Provided data ▸
----

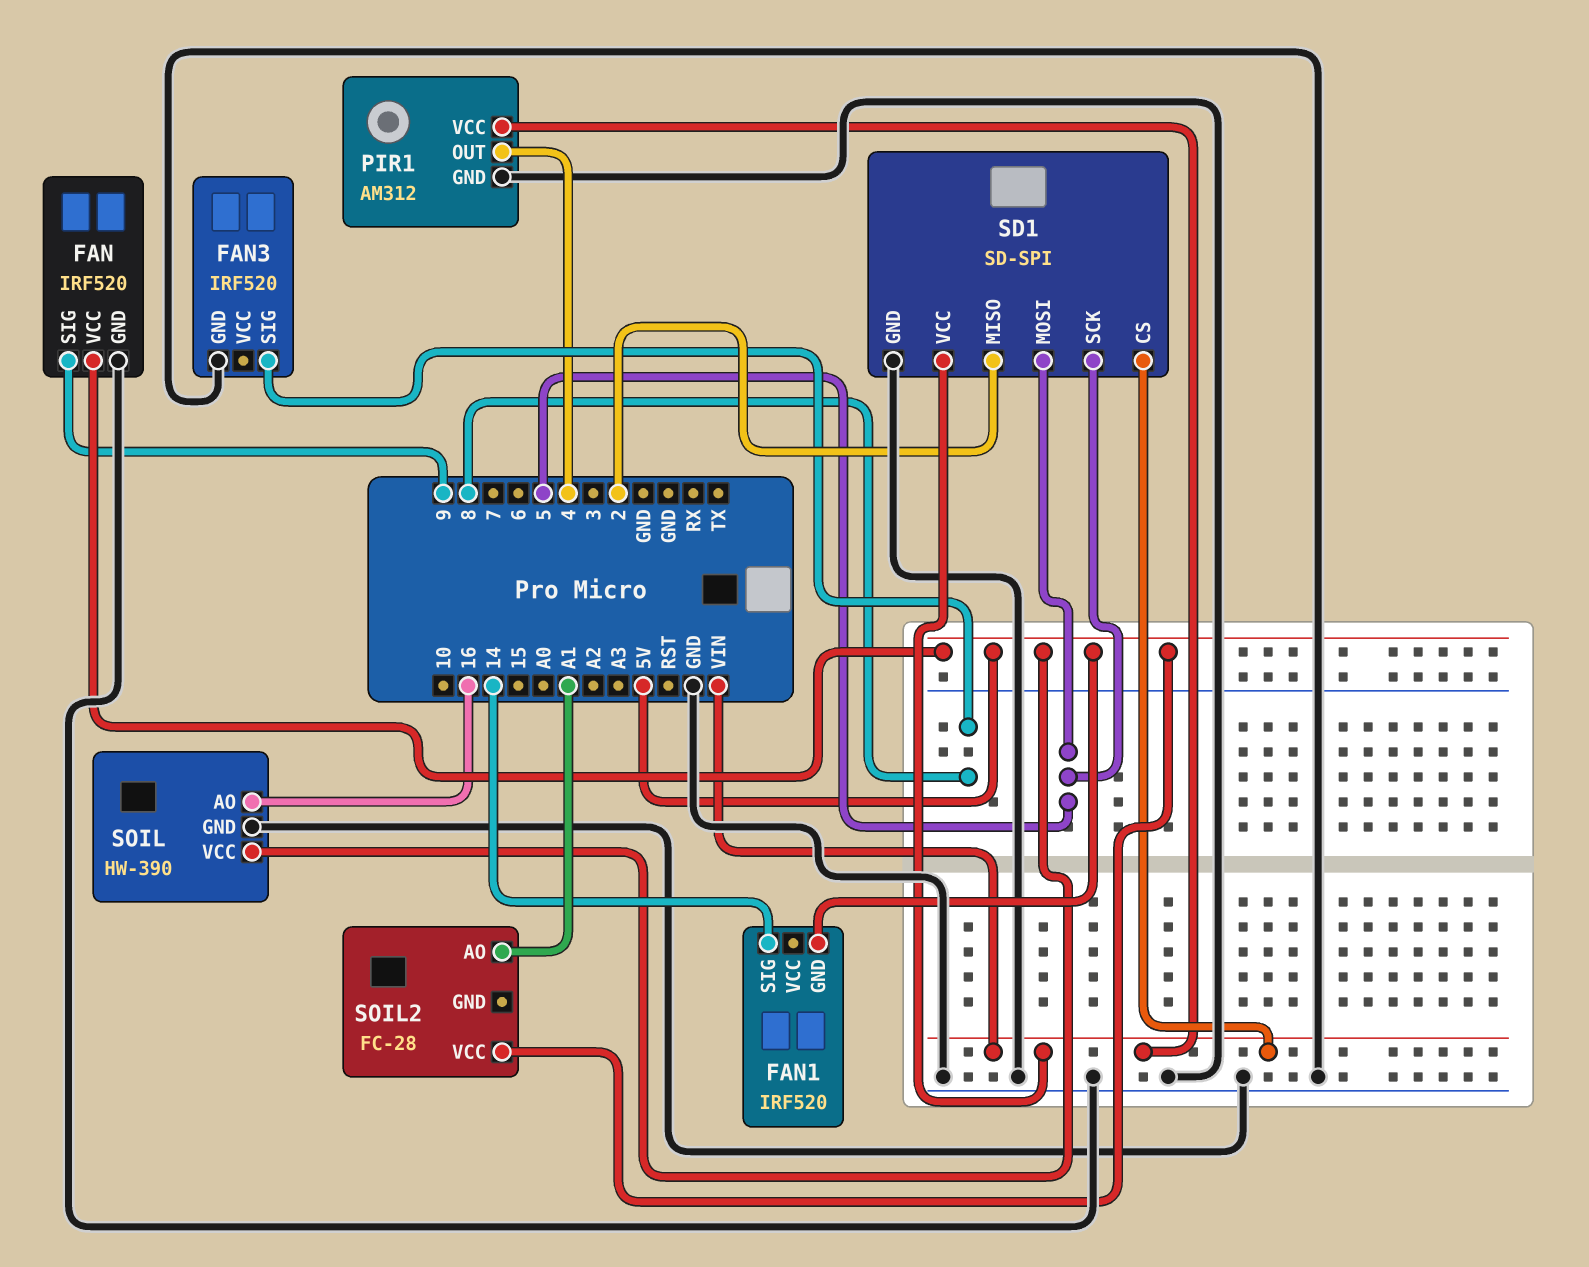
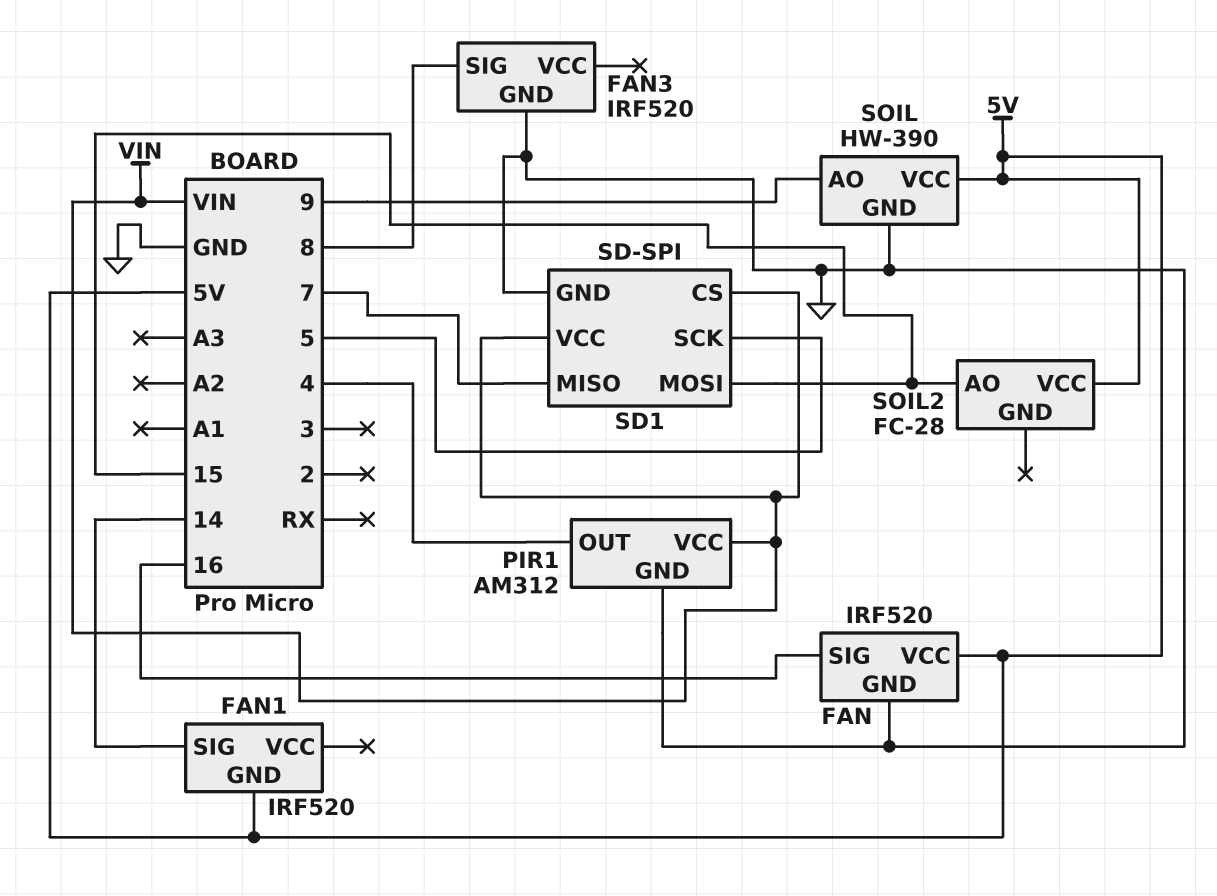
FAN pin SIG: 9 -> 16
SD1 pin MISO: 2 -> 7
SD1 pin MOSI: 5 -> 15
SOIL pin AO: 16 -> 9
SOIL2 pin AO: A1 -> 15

----

Exercise description ▸ Skip the pictures and print each record exactly as it stands.

Result of the exercise ▸
FAN pin SIG: 9 -> 16
SD1 pin MISO: 2 -> 7
SD1 pin MOSI: 5 -> 15
SOIL pin AO: 16 -> 9
SOIL2 pin AO: A1 -> 15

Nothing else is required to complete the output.